**What you are asked to do**
Below are records; write all of them out exactly.
(Records shown)
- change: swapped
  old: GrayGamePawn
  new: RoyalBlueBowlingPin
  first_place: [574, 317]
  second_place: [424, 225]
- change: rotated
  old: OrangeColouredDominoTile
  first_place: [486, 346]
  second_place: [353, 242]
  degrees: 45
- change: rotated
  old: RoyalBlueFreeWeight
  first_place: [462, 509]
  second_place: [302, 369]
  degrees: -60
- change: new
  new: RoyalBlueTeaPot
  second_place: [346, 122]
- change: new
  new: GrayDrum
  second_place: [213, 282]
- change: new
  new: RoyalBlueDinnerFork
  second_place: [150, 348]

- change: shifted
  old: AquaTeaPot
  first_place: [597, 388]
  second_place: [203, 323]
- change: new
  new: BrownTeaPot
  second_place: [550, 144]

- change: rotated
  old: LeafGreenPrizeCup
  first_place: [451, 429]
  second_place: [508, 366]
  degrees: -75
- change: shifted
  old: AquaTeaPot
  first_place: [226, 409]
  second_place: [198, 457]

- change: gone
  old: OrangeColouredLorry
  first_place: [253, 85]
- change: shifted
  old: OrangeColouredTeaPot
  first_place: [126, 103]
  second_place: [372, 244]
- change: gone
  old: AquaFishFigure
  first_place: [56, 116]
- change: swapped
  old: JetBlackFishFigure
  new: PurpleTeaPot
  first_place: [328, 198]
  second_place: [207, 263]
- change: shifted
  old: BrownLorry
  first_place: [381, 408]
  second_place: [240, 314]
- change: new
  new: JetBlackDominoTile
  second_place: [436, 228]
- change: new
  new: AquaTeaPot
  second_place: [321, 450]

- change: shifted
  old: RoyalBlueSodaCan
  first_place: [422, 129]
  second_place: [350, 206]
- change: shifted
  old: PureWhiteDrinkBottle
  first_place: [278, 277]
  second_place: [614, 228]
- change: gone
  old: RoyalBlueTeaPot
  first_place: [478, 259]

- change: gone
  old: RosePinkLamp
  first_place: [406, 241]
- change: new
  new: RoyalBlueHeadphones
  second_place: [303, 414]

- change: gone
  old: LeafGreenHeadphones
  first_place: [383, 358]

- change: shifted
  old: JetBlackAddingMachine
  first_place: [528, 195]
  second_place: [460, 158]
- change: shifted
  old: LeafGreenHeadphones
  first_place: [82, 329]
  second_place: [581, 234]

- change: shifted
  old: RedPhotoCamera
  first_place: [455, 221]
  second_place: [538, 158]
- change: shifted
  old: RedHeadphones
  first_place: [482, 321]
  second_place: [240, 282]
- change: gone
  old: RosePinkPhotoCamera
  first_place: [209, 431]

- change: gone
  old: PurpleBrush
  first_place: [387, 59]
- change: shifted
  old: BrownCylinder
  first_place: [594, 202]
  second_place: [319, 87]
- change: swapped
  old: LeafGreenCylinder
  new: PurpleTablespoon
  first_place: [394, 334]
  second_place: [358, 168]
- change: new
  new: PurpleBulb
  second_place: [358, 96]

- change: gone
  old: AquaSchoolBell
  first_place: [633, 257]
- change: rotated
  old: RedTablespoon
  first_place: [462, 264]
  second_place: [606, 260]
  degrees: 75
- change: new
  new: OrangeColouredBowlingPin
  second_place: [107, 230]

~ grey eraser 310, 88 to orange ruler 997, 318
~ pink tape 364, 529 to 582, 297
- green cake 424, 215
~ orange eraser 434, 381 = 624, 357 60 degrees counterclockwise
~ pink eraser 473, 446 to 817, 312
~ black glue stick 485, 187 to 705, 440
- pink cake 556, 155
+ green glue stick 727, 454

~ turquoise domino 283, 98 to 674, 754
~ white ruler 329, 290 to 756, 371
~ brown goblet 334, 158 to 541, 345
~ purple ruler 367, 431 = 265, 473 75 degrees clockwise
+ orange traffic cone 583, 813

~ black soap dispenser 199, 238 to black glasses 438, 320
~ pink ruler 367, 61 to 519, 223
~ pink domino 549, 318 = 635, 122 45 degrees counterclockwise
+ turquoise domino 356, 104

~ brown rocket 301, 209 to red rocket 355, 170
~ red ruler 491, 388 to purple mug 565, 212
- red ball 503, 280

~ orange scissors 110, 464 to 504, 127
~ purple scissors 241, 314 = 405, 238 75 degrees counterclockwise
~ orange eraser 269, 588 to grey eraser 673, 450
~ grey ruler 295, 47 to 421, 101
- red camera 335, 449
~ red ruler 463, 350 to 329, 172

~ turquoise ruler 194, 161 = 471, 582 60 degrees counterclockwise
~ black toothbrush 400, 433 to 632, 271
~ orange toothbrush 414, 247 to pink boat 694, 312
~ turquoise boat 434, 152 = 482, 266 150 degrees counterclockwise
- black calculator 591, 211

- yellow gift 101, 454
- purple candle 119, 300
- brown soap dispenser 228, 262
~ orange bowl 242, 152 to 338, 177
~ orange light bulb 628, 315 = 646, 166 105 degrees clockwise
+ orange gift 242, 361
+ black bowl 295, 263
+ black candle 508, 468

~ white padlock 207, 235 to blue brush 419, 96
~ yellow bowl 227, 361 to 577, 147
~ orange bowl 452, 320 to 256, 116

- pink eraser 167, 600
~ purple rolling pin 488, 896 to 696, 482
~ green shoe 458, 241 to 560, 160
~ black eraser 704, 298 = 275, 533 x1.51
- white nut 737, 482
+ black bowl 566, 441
(End Records shown)
**Reply**
- change: swapped
  old: GrayGamePawn
  new: RoyalBlueBowlingPin
  first_place: [574, 317]
  second_place: [424, 225]
- change: rotated
  old: OrangeColouredDominoTile
  first_place: [486, 346]
  second_place: [353, 242]
  degrees: 45
- change: rotated
  old: RoyalBlueFreeWeight
  first_place: [462, 509]
  second_place: [302, 369]
  degrees: -60
- change: new
  new: RoyalBlueTeaPot
  second_place: [346, 122]
- change: new
  new: GrayDrum
  second_place: [213, 282]
- change: new
  new: RoyalBlueDinnerFork
  second_place: [150, 348]

- change: shifted
  old: AquaTeaPot
  first_place: [597, 388]
  second_place: [203, 323]
- change: new
  new: BrownTeaPot
  second_place: [550, 144]

- change: rotated
  old: LeafGreenPrizeCup
  first_place: [451, 429]
  second_place: [508, 366]
  degrees: -75
- change: shifted
  old: AquaTeaPot
  first_place: [226, 409]
  second_place: [198, 457]

- change: gone
  old: OrangeColouredLorry
  first_place: [253, 85]
- change: shifted
  old: OrangeColouredTeaPot
  first_place: [126, 103]
  second_place: [372, 244]
- change: gone
  old: AquaFishFigure
  first_place: [56, 116]
- change: swapped
  old: JetBlackFishFigure
  new: PurpleTeaPot
  first_place: [328, 198]
  second_place: [207, 263]
- change: shifted
  old: BrownLorry
  first_place: [381, 408]
  second_place: [240, 314]
- change: new
  new: JetBlackDominoTile
  second_place: [436, 228]
- change: new
  new: AquaTeaPot
  second_place: [321, 450]

- change: shifted
  old: RoyalBlueSodaCan
  first_place: [422, 129]
  second_place: [350, 206]
- change: shifted
  old: PureWhiteDrinkBottle
  first_place: [278, 277]
  second_place: [614, 228]
- change: gone
  old: RoyalBlueTeaPot
  first_place: [478, 259]

- change: gone
  old: RosePinkLamp
  first_place: [406, 241]
- change: new
  new: RoyalBlueHeadphones
  second_place: [303, 414]

- change: gone
  old: LeafGreenHeadphones
  first_place: [383, 358]

- change: shifted
  old: JetBlackAddingMachine
  first_place: [528, 195]
  second_place: [460, 158]
- change: shifted
  old: LeafGreenHeadphones
  first_place: [82, 329]
  second_place: [581, 234]

- change: shifted
  old: RedPhotoCamera
  first_place: [455, 221]
  second_place: [538, 158]
- change: shifted
  old: RedHeadphones
  first_place: [482, 321]
  second_place: [240, 282]
- change: gone
  old: RosePinkPhotoCamera
  first_place: [209, 431]

- change: gone
  old: PurpleBrush
  first_place: [387, 59]
- change: shifted
  old: BrownCylinder
  first_place: [594, 202]
  second_place: [319, 87]
- change: swapped
  old: LeafGreenCylinder
  new: PurpleTablespoon
  first_place: [394, 334]
  second_place: [358, 168]
- change: new
  new: PurpleBulb
  second_place: [358, 96]

- change: gone
  old: AquaSchoolBell
  first_place: [633, 257]
- change: rotated
  old: RedTablespoon
  first_place: [462, 264]
  second_place: [606, 260]
  degrees: 75
- change: new
  new: OrangeColouredBowlingPin
  second_place: [107, 230]

~ grey eraser 310, 88 to orange ruler 997, 318
~ pink tape 364, 529 to 582, 297
- green cake 424, 215
~ orange eraser 434, 381 = 624, 357 60 degrees counterclockwise
~ pink eraser 473, 446 to 817, 312
~ black glue stick 485, 187 to 705, 440
- pink cake 556, 155
+ green glue stick 727, 454

~ turquoise domino 283, 98 to 674, 754
~ white ruler 329, 290 to 756, 371
~ brown goblet 334, 158 to 541, 345
~ purple ruler 367, 431 = 265, 473 75 degrees clockwise
+ orange traffic cone 583, 813

~ black soap dispenser 199, 238 to black glasses 438, 320
~ pink ruler 367, 61 to 519, 223
~ pink domino 549, 318 = 635, 122 45 degrees counterclockwise
+ turquoise domino 356, 104

~ brown rocket 301, 209 to red rocket 355, 170
~ red ruler 491, 388 to purple mug 565, 212
- red ball 503, 280

~ orange scissors 110, 464 to 504, 127
~ purple scissors 241, 314 = 405, 238 75 degrees counterclockwise
~ orange eraser 269, 588 to grey eraser 673, 450
~ grey ruler 295, 47 to 421, 101
- red camera 335, 449
~ red ruler 463, 350 to 329, 172

~ turquoise ruler 194, 161 = 471, 582 60 degrees counterclockwise
~ black toothbrush 400, 433 to 632, 271
~ orange toothbrush 414, 247 to pink boat 694, 312
~ turquoise boat 434, 152 = 482, 266 150 degrees counterclockwise
- black calculator 591, 211

- yellow gift 101, 454
- purple candle 119, 300
- brown soap dispenser 228, 262
~ orange bowl 242, 152 to 338, 177
~ orange light bulb 628, 315 = 646, 166 105 degrees clockwise
+ orange gift 242, 361
+ black bowl 295, 263
+ black candle 508, 468

~ white padlock 207, 235 to blue brush 419, 96
~ yellow bowl 227, 361 to 577, 147
~ orange bowl 452, 320 to 256, 116

- pink eraser 167, 600
~ purple rolling pin 488, 896 to 696, 482
~ green shoe 458, 241 to 560, 160
~ black eraser 704, 298 = 275, 533 x1.51
- white nut 737, 482
+ black bowl 566, 441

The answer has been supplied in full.